Supplied data:

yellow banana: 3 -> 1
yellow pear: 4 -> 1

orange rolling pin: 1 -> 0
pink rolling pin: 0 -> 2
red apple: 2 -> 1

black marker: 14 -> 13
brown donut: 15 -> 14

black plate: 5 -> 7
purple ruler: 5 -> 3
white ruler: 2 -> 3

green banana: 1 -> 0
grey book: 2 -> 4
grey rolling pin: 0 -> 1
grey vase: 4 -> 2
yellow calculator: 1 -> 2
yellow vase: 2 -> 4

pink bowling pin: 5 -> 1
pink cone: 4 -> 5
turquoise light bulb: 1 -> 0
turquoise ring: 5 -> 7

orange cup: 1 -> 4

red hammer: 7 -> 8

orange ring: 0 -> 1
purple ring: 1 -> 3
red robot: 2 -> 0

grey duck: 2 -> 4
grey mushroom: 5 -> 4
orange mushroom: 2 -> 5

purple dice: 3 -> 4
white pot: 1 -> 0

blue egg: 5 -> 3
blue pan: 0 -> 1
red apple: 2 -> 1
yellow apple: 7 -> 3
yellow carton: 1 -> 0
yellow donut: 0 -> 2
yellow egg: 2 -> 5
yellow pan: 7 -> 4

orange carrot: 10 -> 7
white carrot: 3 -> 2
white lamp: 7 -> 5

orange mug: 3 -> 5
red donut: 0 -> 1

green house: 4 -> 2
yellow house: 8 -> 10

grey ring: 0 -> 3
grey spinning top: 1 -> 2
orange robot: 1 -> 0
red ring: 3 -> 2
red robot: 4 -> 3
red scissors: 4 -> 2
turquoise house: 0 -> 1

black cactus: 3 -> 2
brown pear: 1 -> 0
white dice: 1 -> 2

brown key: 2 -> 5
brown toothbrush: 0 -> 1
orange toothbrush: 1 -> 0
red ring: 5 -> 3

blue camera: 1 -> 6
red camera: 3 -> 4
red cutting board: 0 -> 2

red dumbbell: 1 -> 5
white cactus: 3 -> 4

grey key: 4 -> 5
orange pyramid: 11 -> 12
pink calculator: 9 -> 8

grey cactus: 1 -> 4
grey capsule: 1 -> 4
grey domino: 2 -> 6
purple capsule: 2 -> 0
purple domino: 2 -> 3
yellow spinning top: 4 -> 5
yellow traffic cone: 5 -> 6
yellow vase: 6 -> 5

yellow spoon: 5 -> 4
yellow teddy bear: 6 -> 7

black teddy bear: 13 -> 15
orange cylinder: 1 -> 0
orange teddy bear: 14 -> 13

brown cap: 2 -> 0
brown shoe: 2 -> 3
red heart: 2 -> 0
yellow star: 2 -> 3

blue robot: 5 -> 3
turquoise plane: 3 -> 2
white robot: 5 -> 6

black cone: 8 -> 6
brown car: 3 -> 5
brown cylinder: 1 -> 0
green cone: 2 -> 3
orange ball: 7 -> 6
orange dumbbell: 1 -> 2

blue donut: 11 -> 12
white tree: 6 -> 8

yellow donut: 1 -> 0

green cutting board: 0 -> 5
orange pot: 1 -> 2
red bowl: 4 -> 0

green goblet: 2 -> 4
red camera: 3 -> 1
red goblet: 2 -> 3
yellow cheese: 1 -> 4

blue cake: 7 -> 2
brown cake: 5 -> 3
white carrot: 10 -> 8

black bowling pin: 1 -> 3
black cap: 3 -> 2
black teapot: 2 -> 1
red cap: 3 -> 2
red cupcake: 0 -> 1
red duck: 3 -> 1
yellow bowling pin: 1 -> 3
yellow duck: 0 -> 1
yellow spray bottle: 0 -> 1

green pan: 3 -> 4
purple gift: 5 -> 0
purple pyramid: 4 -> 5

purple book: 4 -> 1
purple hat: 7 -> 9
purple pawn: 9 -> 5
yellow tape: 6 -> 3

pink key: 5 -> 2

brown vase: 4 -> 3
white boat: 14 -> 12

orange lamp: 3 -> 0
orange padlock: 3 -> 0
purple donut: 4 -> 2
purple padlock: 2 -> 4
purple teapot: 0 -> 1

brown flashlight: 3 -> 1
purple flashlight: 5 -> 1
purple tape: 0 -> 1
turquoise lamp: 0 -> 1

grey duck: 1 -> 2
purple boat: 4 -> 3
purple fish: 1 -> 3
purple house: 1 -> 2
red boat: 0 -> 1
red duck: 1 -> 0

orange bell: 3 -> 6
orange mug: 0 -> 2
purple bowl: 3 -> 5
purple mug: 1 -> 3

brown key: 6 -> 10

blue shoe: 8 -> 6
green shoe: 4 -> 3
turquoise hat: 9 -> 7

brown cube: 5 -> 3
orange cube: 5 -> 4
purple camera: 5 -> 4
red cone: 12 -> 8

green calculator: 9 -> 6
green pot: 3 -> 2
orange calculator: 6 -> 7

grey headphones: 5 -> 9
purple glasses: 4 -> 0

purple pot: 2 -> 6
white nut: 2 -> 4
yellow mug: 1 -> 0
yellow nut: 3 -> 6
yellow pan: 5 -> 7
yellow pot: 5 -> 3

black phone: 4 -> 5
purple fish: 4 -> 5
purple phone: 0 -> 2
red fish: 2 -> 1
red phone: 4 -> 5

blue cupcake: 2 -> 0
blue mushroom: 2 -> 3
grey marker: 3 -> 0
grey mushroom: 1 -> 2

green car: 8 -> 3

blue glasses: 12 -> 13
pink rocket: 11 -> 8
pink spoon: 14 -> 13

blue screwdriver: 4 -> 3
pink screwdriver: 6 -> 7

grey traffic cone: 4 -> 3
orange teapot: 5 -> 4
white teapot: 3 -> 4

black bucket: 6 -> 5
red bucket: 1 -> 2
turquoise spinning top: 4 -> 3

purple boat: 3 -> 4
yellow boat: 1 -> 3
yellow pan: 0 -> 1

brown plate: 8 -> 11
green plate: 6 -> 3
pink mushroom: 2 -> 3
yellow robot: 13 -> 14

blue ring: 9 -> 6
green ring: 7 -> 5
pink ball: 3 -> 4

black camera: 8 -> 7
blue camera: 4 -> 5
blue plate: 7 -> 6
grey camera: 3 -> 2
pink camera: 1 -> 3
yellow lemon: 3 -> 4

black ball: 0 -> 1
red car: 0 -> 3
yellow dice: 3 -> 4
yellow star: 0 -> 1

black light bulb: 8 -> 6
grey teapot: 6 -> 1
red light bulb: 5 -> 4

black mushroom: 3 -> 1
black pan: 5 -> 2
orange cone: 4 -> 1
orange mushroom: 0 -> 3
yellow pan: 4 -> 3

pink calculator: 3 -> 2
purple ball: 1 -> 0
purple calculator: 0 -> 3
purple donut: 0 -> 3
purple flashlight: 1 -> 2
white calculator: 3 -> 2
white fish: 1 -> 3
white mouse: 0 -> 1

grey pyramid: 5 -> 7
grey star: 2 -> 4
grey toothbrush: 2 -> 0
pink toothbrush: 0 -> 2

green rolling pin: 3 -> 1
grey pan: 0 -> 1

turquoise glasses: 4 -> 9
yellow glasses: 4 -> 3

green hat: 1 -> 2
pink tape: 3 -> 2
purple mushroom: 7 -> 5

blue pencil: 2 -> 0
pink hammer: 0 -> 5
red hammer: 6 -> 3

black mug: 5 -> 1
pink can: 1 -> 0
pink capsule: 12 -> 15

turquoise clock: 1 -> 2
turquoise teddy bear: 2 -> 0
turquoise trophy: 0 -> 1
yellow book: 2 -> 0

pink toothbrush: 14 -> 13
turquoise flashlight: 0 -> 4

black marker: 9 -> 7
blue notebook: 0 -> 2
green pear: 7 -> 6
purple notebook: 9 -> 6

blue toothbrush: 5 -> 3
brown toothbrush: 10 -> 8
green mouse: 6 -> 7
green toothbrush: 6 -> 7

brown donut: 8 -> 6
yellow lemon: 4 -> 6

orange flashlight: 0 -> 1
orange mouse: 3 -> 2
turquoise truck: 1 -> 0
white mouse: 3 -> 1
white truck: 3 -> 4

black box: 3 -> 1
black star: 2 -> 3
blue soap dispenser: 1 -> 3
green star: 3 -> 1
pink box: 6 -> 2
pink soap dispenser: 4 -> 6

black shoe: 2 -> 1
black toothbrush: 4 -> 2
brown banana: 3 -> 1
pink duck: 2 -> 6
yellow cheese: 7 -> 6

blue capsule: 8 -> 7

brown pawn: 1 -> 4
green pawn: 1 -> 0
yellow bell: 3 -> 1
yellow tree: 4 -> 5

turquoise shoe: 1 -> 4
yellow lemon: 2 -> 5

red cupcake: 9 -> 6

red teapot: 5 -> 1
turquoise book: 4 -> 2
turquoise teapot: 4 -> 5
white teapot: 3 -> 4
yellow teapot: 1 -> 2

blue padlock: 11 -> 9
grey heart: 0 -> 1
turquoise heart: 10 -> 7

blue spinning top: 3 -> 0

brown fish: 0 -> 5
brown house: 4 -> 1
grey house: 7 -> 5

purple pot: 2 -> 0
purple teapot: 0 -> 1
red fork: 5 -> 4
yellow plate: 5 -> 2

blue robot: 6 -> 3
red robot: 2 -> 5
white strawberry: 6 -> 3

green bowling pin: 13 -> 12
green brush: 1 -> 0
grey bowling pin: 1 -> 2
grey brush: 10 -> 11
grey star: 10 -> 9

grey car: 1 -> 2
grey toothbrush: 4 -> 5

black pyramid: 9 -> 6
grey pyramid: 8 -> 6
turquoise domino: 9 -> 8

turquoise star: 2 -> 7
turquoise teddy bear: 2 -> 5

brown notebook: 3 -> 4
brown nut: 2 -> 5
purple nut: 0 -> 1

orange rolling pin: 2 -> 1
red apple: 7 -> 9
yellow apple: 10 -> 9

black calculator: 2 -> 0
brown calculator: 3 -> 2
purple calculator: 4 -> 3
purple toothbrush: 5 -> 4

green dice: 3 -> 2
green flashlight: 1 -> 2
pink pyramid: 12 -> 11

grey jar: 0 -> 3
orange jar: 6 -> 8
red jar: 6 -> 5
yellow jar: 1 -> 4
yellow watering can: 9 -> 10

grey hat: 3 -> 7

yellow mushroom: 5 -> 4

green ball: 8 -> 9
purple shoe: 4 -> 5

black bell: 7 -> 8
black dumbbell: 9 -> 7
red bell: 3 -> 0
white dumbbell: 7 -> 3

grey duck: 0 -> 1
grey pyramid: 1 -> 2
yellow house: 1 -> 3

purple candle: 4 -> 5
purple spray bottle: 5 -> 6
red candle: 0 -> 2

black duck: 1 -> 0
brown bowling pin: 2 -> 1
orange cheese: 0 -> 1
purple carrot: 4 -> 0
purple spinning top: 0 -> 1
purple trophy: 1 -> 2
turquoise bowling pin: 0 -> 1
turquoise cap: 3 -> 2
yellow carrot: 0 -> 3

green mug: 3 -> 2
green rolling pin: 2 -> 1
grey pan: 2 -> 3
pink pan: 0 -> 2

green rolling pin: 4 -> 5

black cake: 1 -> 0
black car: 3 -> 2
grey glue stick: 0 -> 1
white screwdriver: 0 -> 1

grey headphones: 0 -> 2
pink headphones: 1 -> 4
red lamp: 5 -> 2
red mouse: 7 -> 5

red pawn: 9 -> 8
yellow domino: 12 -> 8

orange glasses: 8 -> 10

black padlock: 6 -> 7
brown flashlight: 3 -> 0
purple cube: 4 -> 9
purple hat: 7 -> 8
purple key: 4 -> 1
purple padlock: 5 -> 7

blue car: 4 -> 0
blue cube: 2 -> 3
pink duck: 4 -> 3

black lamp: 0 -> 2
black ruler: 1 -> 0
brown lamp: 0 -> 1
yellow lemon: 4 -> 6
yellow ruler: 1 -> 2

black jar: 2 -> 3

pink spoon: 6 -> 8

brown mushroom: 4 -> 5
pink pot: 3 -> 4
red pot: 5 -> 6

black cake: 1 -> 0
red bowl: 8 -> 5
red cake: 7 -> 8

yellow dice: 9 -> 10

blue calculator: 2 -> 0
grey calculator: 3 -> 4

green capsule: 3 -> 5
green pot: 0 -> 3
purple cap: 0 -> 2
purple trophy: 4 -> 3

About this exercise: All lines above from the one containing "turquoise lamp: 0 -> 1" to the one containing "green shoe: 4 -> 3" must be repeated exactly, both lines included, and no others.

Solution:
turquoise lamp: 0 -> 1

grey duck: 1 -> 2
purple boat: 4 -> 3
purple fish: 1 -> 3
purple house: 1 -> 2
red boat: 0 -> 1
red duck: 1 -> 0

orange bell: 3 -> 6
orange mug: 0 -> 2
purple bowl: 3 -> 5
purple mug: 1 -> 3

brown key: 6 -> 10

blue shoe: 8 -> 6
green shoe: 4 -> 3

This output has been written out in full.